● **Work item**: With the line containing "Someone repainted the mushroom/yellow" as the starting point, output the remaining lines of the data exactly as they are, through the last.

[Records contained in a dataset]
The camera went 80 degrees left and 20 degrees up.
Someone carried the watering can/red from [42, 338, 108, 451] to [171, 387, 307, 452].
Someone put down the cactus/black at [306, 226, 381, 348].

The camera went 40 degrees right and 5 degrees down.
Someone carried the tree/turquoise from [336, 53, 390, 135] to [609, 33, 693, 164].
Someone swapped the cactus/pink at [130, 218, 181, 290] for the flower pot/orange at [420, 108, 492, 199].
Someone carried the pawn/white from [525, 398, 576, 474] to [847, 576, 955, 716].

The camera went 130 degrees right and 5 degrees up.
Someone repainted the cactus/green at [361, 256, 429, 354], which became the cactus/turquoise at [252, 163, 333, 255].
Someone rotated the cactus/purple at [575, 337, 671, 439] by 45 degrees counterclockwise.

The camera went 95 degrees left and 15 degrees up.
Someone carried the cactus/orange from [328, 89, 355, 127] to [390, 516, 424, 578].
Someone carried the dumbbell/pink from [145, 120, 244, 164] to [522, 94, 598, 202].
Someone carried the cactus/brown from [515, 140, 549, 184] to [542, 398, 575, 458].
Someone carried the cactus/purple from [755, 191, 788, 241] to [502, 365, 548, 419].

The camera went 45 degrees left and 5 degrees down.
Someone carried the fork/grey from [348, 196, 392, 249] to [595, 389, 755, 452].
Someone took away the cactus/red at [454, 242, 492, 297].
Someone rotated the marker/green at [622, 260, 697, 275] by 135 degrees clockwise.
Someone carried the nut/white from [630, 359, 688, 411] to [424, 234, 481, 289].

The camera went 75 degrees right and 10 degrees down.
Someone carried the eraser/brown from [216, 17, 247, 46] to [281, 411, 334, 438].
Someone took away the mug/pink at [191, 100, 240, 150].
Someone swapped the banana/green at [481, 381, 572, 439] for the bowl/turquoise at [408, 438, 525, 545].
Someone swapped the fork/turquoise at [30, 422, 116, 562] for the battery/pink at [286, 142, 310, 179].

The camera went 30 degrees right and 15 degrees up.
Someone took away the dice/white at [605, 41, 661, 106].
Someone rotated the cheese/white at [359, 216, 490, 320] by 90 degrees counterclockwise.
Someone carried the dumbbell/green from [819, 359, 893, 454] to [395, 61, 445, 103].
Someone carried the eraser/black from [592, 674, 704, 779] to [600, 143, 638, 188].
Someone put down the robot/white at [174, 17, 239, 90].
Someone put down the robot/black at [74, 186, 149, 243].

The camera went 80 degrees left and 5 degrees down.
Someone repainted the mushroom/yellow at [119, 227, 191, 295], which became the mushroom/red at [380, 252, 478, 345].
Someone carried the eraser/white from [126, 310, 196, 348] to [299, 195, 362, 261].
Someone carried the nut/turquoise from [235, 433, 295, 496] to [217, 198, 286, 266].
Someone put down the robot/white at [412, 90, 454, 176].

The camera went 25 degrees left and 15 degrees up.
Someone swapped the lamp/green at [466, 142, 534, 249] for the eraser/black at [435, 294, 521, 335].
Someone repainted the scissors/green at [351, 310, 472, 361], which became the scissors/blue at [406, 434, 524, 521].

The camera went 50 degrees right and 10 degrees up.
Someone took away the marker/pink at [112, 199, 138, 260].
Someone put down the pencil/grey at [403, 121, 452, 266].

● **Expected answer**:
Someone repainted the mushroom/yellow at [119, 227, 191, 295], which became the mushroom/red at [380, 252, 478, 345].
Someone carried the eraser/white from [126, 310, 196, 348] to [299, 195, 362, 261].
Someone carried the nut/turquoise from [235, 433, 295, 496] to [217, 198, 286, 266].
Someone put down the robot/white at [412, 90, 454, 176].

The camera went 25 degrees left and 15 degrees up.
Someone swapped the lamp/green at [466, 142, 534, 249] for the eraser/black at [435, 294, 521, 335].
Someone repainted the scissors/green at [351, 310, 472, 361], which became the scissors/blue at [406, 434, 524, 521].

The camera went 50 degrees right and 10 degrees up.
Someone took away the marker/pink at [112, 199, 138, 260].
Someone put down the pencil/grey at [403, 121, 452, 266].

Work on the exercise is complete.